§ Exercise material:
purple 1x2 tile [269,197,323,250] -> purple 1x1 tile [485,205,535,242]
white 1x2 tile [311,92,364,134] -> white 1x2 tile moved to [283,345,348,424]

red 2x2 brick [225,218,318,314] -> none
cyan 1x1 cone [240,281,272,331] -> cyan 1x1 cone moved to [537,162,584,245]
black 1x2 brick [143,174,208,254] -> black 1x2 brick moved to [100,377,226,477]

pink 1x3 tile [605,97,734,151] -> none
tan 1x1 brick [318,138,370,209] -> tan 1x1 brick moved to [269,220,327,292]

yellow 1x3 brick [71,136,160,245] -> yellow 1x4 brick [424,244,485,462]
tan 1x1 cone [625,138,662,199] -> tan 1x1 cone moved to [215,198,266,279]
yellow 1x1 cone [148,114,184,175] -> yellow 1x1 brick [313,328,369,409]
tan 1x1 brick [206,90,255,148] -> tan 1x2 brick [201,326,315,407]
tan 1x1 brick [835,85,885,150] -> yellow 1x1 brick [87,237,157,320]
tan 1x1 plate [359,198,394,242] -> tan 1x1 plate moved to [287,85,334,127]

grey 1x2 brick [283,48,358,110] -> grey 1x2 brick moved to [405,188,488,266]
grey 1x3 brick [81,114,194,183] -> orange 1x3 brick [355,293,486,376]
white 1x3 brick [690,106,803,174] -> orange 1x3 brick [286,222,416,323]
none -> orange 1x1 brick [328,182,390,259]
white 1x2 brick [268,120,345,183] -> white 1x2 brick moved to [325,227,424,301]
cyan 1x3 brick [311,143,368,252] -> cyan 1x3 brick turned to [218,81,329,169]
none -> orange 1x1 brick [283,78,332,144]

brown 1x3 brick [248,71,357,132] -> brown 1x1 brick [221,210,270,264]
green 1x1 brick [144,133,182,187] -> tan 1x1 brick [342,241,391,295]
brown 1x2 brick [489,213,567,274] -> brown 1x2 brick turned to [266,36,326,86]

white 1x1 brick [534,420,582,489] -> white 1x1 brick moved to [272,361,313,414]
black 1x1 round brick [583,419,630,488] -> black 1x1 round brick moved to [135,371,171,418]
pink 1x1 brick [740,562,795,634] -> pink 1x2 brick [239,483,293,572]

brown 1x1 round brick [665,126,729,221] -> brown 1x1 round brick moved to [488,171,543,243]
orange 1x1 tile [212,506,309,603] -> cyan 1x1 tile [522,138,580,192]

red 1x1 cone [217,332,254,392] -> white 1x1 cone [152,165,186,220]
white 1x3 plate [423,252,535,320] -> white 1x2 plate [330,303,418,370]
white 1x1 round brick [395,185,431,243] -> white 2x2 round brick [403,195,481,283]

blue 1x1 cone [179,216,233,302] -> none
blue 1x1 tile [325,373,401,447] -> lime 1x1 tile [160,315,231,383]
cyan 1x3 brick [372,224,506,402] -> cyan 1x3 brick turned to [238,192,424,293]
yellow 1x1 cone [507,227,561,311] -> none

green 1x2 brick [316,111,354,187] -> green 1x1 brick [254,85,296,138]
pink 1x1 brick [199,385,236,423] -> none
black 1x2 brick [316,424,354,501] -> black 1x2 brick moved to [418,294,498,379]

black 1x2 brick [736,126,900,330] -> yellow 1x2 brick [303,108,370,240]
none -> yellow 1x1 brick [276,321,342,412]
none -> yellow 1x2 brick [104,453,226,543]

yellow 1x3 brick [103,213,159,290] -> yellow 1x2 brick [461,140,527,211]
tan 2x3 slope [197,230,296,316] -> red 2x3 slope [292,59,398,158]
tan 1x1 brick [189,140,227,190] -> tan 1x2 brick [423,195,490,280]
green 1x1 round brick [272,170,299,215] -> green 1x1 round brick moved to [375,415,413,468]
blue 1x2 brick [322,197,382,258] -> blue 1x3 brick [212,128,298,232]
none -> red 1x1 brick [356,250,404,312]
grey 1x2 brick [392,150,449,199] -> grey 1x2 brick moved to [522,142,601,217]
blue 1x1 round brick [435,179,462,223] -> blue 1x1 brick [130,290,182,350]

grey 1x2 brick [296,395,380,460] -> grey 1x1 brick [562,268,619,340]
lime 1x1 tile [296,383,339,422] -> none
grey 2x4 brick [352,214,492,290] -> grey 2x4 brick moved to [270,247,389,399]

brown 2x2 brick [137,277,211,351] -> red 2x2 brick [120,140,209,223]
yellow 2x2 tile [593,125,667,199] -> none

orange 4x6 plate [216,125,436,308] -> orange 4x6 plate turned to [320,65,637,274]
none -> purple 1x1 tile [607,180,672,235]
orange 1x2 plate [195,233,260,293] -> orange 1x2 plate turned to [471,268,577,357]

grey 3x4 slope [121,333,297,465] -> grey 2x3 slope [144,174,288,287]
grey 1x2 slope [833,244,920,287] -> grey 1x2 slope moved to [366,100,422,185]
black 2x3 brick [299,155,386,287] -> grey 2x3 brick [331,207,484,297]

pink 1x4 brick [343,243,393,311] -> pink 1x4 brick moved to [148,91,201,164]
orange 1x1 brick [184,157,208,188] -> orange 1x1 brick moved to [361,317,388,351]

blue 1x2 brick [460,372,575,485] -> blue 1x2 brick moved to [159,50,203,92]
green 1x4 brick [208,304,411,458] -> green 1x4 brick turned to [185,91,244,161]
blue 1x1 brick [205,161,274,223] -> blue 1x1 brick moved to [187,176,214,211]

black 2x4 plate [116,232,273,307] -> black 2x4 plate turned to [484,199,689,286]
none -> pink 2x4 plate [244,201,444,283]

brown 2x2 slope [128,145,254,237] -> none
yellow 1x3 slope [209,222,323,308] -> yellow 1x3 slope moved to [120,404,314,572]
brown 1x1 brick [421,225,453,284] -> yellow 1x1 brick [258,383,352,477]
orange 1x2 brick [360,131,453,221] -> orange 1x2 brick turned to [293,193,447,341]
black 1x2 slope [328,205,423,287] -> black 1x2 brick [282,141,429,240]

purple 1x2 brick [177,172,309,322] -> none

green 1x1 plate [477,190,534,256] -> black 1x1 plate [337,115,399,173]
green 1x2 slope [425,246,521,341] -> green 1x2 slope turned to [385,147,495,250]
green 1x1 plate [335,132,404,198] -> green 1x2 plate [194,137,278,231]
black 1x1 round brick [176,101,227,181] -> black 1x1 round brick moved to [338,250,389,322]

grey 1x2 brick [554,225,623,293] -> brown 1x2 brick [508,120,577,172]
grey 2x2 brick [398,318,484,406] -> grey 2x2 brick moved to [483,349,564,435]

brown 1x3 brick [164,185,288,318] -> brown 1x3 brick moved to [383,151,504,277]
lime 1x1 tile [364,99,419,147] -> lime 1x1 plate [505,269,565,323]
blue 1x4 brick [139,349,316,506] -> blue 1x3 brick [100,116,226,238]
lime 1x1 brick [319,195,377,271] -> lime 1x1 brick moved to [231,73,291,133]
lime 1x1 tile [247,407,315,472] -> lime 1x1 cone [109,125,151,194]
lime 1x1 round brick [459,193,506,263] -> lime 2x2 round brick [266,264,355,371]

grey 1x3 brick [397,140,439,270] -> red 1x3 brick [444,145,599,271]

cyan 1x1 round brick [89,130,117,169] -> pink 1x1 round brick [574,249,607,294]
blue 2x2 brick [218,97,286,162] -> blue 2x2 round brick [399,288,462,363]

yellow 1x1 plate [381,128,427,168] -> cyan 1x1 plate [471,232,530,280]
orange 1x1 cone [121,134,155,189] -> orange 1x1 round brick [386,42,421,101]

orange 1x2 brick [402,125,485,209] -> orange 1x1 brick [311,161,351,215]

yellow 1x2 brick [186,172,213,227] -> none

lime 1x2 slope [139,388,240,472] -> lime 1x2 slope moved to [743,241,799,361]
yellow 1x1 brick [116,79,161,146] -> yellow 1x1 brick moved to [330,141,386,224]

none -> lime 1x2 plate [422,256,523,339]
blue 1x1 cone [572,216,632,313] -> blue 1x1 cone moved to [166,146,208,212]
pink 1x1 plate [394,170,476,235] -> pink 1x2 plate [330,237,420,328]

§ Exercise description: Reproduce exactly the lines of the records above from the one with "black 1x1 round brick [176,101,227,181]" to the one with "grey 2x2 brick [398,318,484,406]", both included, and leave out everything else.

§ Answer section:
black 1x1 round brick [176,101,227,181] -> black 1x1 round brick moved to [338,250,389,322]

grey 1x2 brick [554,225,623,293] -> brown 1x2 brick [508,120,577,172]
grey 2x2 brick [398,318,484,406] -> grey 2x2 brick moved to [483,349,564,435]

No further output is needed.